• **BRIEF**:
Please arrange everything from the start of the rows down to and including the line containing "near is located at coordinates (300, 761)." as a two-column CSV with the headers input and output, one line for each row. Put each row's text in input and its answer in output, each as a single quoted field with line breaks replaced by spaces.

• **STORED DATA**:
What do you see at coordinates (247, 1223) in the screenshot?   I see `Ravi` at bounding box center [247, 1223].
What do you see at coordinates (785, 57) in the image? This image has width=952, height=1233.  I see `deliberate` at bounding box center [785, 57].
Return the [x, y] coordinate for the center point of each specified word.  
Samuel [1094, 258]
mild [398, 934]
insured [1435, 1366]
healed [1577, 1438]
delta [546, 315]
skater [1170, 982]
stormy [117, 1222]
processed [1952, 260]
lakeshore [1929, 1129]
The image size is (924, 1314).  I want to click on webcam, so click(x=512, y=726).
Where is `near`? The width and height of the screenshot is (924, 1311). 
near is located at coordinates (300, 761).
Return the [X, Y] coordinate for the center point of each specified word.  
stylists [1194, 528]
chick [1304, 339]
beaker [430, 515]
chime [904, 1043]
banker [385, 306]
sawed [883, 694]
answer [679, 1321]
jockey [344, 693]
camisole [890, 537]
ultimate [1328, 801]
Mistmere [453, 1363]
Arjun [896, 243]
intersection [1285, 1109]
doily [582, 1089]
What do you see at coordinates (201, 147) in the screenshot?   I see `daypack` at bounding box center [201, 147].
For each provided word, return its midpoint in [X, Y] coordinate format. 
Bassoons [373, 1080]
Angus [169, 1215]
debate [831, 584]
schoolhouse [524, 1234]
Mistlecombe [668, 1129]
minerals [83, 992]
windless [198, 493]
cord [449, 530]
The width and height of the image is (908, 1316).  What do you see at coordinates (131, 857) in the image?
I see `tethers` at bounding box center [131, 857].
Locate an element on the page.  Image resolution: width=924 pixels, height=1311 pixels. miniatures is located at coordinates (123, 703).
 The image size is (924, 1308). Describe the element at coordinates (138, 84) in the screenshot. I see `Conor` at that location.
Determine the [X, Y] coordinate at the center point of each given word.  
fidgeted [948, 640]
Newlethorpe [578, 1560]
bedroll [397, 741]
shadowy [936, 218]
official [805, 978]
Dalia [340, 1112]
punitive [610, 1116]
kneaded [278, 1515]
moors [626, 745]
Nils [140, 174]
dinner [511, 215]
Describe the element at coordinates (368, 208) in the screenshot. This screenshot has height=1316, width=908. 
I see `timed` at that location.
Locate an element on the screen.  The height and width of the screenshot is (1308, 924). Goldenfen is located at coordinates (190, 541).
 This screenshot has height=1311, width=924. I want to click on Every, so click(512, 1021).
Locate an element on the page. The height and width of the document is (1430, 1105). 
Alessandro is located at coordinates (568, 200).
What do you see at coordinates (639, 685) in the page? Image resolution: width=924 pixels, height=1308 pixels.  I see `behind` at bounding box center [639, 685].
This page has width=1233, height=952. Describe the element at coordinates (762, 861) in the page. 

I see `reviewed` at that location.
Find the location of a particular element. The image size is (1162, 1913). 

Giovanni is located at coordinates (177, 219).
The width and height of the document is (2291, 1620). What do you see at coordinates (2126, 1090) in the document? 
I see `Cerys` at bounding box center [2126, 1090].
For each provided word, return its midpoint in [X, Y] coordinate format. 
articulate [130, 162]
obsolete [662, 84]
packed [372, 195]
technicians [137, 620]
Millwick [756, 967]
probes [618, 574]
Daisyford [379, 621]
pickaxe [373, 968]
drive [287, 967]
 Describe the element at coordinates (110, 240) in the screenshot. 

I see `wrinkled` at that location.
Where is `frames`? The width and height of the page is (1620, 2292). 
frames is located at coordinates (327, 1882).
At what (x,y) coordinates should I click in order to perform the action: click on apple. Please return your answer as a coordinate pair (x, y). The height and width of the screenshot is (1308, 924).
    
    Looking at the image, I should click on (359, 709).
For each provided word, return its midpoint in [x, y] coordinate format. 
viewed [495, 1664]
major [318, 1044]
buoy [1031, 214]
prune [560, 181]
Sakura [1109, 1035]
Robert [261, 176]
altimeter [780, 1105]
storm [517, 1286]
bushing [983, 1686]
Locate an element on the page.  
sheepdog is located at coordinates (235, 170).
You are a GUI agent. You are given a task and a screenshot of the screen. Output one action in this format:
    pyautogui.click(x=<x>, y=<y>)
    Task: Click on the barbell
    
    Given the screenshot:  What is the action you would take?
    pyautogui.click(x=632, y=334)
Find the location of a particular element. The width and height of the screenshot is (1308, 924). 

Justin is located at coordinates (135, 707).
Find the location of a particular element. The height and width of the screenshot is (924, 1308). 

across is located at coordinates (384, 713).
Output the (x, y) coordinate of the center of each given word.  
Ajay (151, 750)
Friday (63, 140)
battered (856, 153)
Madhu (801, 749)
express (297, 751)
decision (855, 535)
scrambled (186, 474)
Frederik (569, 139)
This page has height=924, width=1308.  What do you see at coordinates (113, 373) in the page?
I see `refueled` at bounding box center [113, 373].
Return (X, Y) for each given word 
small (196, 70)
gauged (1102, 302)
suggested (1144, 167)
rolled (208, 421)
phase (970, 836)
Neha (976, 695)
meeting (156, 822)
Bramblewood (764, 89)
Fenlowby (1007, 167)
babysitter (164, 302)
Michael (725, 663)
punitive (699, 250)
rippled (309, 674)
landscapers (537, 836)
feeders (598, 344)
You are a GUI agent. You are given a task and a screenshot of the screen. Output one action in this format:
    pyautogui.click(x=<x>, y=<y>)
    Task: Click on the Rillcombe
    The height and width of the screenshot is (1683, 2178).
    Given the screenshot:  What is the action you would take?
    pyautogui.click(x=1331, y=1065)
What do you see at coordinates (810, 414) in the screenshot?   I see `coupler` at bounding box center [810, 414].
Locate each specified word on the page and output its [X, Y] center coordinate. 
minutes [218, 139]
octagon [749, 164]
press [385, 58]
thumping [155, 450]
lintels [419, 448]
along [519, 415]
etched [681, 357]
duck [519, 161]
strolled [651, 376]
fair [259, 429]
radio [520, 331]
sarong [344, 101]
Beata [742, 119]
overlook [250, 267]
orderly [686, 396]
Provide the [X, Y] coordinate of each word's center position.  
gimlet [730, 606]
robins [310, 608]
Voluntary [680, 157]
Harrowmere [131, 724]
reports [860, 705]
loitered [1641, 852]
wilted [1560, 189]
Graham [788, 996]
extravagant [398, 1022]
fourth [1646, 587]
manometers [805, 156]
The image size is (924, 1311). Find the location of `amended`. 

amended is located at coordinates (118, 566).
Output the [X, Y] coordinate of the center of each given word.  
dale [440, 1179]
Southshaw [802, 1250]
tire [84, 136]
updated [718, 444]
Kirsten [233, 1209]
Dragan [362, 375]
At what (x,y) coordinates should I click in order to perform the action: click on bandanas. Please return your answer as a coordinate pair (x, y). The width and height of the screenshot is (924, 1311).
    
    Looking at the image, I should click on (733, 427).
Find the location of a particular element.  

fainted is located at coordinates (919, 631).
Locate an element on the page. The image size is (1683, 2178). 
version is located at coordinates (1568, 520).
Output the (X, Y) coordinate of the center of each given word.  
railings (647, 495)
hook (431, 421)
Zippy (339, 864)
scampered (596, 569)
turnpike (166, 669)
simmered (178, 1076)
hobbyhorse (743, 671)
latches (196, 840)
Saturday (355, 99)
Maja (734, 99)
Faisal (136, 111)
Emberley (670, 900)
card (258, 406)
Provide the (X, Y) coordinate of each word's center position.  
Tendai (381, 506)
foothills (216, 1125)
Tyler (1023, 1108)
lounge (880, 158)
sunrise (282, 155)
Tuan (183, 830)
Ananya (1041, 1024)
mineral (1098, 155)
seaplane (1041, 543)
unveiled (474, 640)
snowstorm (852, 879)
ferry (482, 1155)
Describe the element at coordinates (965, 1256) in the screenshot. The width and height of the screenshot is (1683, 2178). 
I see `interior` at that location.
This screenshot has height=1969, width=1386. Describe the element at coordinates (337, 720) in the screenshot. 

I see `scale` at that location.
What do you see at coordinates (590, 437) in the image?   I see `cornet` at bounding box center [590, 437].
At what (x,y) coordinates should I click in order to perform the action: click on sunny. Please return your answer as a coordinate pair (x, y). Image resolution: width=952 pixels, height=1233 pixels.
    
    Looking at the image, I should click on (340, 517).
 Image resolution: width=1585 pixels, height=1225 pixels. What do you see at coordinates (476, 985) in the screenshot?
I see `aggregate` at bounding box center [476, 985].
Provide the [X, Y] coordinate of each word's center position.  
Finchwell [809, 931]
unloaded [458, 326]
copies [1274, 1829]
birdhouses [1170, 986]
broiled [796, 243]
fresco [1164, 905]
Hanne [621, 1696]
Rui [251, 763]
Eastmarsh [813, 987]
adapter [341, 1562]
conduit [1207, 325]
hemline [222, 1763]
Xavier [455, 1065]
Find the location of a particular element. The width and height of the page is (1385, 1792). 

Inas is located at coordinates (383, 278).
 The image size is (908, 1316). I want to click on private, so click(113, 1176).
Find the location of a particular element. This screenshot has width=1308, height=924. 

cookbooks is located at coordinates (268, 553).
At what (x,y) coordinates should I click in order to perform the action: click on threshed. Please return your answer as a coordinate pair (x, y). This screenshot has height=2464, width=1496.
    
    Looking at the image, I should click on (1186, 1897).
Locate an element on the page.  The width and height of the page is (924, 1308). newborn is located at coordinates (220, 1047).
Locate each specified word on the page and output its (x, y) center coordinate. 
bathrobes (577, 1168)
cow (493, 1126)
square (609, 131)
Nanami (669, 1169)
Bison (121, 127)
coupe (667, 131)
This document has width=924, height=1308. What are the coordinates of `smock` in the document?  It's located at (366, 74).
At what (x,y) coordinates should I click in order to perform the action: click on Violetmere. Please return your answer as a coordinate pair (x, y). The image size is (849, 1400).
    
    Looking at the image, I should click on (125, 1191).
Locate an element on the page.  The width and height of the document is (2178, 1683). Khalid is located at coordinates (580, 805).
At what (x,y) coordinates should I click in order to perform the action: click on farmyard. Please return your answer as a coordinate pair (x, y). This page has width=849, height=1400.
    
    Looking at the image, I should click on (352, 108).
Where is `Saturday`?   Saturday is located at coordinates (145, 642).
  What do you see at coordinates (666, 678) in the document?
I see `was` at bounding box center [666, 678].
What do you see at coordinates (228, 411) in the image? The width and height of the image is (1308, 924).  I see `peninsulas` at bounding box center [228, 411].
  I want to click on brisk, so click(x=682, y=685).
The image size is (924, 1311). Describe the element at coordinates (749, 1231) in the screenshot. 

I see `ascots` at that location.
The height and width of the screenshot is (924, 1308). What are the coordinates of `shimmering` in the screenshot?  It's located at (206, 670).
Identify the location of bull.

• **OUTPUT BELOW**:
input,output
"What do you see at coordinates (247, 1223) in the screenshot?","I see `Ravi` at bounding box center [247, 1223]."
"What do you see at coordinates (785, 57) in the image? This image has width=952, height=1233.","I see `deliberate` at bounding box center [785, 57]."
"Return the [x, y] coordinate for the center point of each specified word. Samuel","[1094, 258]"
"mild","[398, 934]"
"insured","[1435, 1366]"
"healed","[1577, 1438]"
"delta","[546, 315]"
"skater","[1170, 982]"
"stormy","[117, 1222]"
"processed","[1952, 260]"
"lakeshore","[1929, 1129]"
"The image size is (924, 1314).","I want to click on webcam, so click(x=512, y=726)."
"Where is `near`? The width and height of the screenshot is (924, 1311).","near is located at coordinates (300, 761)."